**DIRECTION:** Extract every line of the material below and reproduce it faithfully.

**RECORDS TO PROCESS:**
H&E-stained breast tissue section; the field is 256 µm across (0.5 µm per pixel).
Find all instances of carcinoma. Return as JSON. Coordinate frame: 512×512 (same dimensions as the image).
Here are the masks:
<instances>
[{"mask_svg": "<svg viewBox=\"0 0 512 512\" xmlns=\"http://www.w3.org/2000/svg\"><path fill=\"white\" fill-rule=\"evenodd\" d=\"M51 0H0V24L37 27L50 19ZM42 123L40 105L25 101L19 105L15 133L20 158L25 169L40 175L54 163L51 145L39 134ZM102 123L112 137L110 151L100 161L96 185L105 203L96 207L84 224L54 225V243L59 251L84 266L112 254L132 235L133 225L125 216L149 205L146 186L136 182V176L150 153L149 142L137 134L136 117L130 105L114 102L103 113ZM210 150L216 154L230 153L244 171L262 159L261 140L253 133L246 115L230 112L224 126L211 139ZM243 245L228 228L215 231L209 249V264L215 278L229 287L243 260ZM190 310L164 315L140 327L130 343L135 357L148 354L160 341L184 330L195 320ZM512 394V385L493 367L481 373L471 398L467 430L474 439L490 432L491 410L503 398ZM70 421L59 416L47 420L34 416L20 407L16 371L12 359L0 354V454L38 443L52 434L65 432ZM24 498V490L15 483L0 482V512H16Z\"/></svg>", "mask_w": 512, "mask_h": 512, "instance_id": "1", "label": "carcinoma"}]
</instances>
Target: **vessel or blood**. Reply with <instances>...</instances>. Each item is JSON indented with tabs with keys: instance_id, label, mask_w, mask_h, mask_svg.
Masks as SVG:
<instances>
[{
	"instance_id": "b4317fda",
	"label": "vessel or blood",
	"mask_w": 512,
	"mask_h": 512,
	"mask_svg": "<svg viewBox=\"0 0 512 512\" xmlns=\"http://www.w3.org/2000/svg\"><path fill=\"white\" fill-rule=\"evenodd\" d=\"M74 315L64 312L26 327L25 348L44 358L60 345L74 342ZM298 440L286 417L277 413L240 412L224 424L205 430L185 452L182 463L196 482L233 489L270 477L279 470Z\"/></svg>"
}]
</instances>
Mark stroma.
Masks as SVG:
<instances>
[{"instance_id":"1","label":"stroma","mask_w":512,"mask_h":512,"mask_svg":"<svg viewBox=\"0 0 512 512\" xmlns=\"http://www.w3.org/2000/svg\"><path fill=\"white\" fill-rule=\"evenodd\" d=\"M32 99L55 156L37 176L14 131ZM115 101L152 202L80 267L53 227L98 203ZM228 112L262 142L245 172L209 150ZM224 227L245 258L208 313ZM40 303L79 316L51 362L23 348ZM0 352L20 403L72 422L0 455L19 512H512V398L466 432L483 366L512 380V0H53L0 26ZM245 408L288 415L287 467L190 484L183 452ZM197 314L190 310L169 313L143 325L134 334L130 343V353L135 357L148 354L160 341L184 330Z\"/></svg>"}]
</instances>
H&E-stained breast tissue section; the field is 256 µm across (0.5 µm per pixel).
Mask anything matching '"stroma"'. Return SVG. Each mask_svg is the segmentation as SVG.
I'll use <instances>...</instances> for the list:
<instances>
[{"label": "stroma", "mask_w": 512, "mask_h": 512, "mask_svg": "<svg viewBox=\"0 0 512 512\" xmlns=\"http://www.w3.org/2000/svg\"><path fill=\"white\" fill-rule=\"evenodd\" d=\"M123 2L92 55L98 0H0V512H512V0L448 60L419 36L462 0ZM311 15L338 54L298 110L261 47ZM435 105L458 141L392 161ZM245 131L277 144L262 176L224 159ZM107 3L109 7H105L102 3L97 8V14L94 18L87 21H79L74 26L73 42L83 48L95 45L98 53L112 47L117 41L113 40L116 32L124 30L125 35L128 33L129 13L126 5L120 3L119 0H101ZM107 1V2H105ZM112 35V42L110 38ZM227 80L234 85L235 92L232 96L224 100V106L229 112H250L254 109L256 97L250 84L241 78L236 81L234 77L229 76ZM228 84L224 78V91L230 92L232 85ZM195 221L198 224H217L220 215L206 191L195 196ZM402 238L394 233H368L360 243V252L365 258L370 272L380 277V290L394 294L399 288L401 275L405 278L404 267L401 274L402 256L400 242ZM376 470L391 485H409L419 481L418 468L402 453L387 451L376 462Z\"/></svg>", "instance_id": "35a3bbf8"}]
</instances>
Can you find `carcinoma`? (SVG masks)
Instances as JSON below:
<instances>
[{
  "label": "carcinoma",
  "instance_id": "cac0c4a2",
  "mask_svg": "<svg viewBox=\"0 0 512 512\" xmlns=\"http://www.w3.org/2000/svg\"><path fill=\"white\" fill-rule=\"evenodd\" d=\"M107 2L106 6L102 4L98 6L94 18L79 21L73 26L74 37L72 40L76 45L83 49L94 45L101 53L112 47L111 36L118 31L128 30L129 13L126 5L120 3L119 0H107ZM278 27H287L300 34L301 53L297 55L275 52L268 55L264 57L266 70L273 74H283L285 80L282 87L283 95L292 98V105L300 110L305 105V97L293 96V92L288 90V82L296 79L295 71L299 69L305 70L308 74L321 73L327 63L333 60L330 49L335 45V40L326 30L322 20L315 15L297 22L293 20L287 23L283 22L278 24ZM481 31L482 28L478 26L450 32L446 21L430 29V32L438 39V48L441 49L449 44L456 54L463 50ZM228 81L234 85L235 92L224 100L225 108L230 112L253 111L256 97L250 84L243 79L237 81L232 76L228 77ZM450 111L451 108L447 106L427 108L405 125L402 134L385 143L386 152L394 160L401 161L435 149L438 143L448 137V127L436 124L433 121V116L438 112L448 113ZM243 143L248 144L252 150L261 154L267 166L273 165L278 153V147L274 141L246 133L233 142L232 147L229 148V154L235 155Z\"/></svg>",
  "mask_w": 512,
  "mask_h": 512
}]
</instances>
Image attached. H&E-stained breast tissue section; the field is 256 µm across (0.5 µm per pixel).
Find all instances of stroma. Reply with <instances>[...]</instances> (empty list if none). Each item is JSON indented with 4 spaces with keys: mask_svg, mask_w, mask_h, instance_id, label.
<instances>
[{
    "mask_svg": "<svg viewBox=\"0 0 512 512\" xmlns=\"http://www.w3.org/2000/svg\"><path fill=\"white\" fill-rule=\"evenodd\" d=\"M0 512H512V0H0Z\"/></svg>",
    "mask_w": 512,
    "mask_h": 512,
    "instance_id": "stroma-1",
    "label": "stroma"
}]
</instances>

**RIGHT ANSWER:**
H&E-stained breast tissue section; the field is 256 µm across (0.5 µm per pixel).
Find all instances of carcinoma. Return as JSON. Coordinate frame: 512×512 (same dimensions as the image).
Here are the masks:
<instances>
[{"mask_svg": "<svg viewBox=\"0 0 512 512\" xmlns=\"http://www.w3.org/2000/svg\"><path fill=\"white\" fill-rule=\"evenodd\" d=\"M51 0H0V24L37 27L50 19ZM42 123L40 105L25 101L19 105L15 133L20 158L25 169L40 175L54 163L51 145L39 134ZM102 123L112 137L110 151L100 161L96 185L105 203L96 207L84 224L54 225V243L59 251L84 266L112 254L132 235L133 225L125 216L149 205L146 186L136 182V176L150 153L149 142L137 134L136 117L130 105L114 102L103 113ZM210 150L216 154L230 153L244 171L262 159L261 140L253 133L246 115L230 112L224 126L211 139ZM243 245L228 228L215 231L209 249V264L215 278L229 287L243 260ZM190 310L164 315L140 327L130 343L135 357L148 354L160 341L184 330L195 320ZM512 394V385L493 367L481 373L471 398L467 430L474 439L490 432L491 410L503 398ZM70 421L59 416L47 420L34 416L20 407L16 371L12 359L0 354V454L38 443L52 434L65 432ZM24 498V490L15 483L0 482V512H16Z\"/></svg>", "mask_w": 512, "mask_h": 512, "instance_id": "1", "label": "carcinoma"}]
</instances>
Target: **vessel or blood**. Reply with <instances>...</instances>. Each item is JSON indented with tabs with keys: instance_id, label, mask_w, mask_h, mask_svg.
Masks as SVG:
<instances>
[{
	"instance_id": "b4317fda",
	"label": "vessel or blood",
	"mask_w": 512,
	"mask_h": 512,
	"mask_svg": "<svg viewBox=\"0 0 512 512\" xmlns=\"http://www.w3.org/2000/svg\"><path fill=\"white\" fill-rule=\"evenodd\" d=\"M74 315L64 312L26 327L25 348L44 358L60 345L74 342ZM298 440L286 417L277 413L240 412L224 424L205 430L185 452L182 463L196 482L233 489L270 477L279 470Z\"/></svg>"
}]
</instances>
Mark stroma.
Masks as SVG:
<instances>
[{"instance_id":"1","label":"stroma","mask_w":512,"mask_h":512,"mask_svg":"<svg viewBox=\"0 0 512 512\" xmlns=\"http://www.w3.org/2000/svg\"><path fill=\"white\" fill-rule=\"evenodd\" d=\"M32 99L55 156L37 176L14 131ZM115 101L152 202L80 267L53 227L98 203ZM228 112L262 142L245 172L209 150ZM224 227L245 258L208 313ZM40 303L79 316L51 362L23 348ZM0 352L20 403L72 422L0 455L19 512H512V398L466 432L483 366L512 380V0H53L0 26ZM245 408L288 415L287 467L190 484L183 452ZM197 314L190 310L169 313L143 325L134 334L130 343V353L135 357L148 354L160 341L184 330Z\"/></svg>"}]
</instances>
H&E-stained breast tissue section; the field is 256 µm across (0.5 µm per pixel).
Mask anything matching '"stroma"'. Return SVG. Each mask_svg is the segmentation as SVG.
I'll use <instances>...</instances> for the list:
<instances>
[{"label": "stroma", "mask_w": 512, "mask_h": 512, "mask_svg": "<svg viewBox=\"0 0 512 512\" xmlns=\"http://www.w3.org/2000/svg\"><path fill=\"white\" fill-rule=\"evenodd\" d=\"M123 2L92 55L98 0H0V512H512V0L448 60L419 36L462 0ZM311 15L338 54L298 110L261 47ZM435 105L458 141L392 161ZM245 131L277 144L262 176L224 159ZM107 3L109 7H105L102 3L97 8V14L94 18L87 21H79L74 26L73 42L83 48L95 45L98 53L112 47L117 41L113 40L116 32L124 30L125 35L128 33L129 13L126 5L120 3L119 0H101ZM107 1V2H105ZM112 35V42L110 38ZM227 80L234 85L235 92L232 96L224 100V106L229 112H250L254 109L256 97L250 84L241 78L236 81L234 77L229 76ZM228 84L224 78V91L230 92L232 85ZM195 221L198 224H217L220 215L206 191L195 196ZM402 238L394 233H368L360 243V252L365 258L370 272L380 277V290L394 294L399 288L401 275L405 278L404 267L401 274L402 256L400 242ZM376 470L391 485H409L419 481L418 468L402 453L387 451L376 462Z\"/></svg>", "instance_id": "35a3bbf8"}]
</instances>
Can you find `carcinoma`? (SVG masks)
Instances as JSON below:
<instances>
[{
  "label": "carcinoma",
  "instance_id": "cac0c4a2",
  "mask_svg": "<svg viewBox=\"0 0 512 512\" xmlns=\"http://www.w3.org/2000/svg\"><path fill=\"white\" fill-rule=\"evenodd\" d=\"M107 2L106 6L102 4L98 6L94 18L79 21L73 26L74 37L72 40L76 45L83 49L94 45L101 53L112 47L111 36L118 31L128 30L129 13L126 5L120 3L119 0H107ZM278 27H287L300 34L301 53L297 55L275 52L268 55L264 57L266 70L273 74H283L285 80L282 87L283 95L292 98V105L300 110L305 105V97L293 96V92L288 90V82L296 79L295 71L299 69L305 70L308 74L321 73L327 63L333 60L330 49L335 45V40L326 30L322 20L315 15L297 22L293 20L287 23L283 22L278 24ZM481 31L482 28L478 26L450 32L446 21L430 29V32L438 39V48L441 49L449 44L456 54L463 50ZM228 81L234 85L235 92L224 100L225 108L230 112L253 111L256 97L250 84L243 79L237 81L232 76L228 77ZM450 111L451 108L447 106L427 108L405 125L402 134L385 143L386 152L394 160L401 161L435 149L438 143L448 137V127L436 124L433 121V116L438 112L448 113ZM243 143L248 144L252 150L261 154L267 166L273 165L278 153V147L274 141L246 133L233 142L232 147L229 148V154L235 155Z\"/></svg>",
  "mask_w": 512,
  "mask_h": 512
}]
</instances>
Image attached. H&E-stained breast tissue section; the field is 256 µm across (0.5 µm per pixel).
Find all instances of stroma. Reply with <instances>[...]</instances> (empty list if none). Each item is JSON indented with 4 spaces with keys: mask_svg, mask_w, mask_h, instance_id, label.
<instances>
[{
    "mask_svg": "<svg viewBox=\"0 0 512 512\" xmlns=\"http://www.w3.org/2000/svg\"><path fill=\"white\" fill-rule=\"evenodd\" d=\"M0 512H512V0H0Z\"/></svg>",
    "mask_w": 512,
    "mask_h": 512,
    "instance_id": "stroma-1",
    "label": "stroma"
}]
</instances>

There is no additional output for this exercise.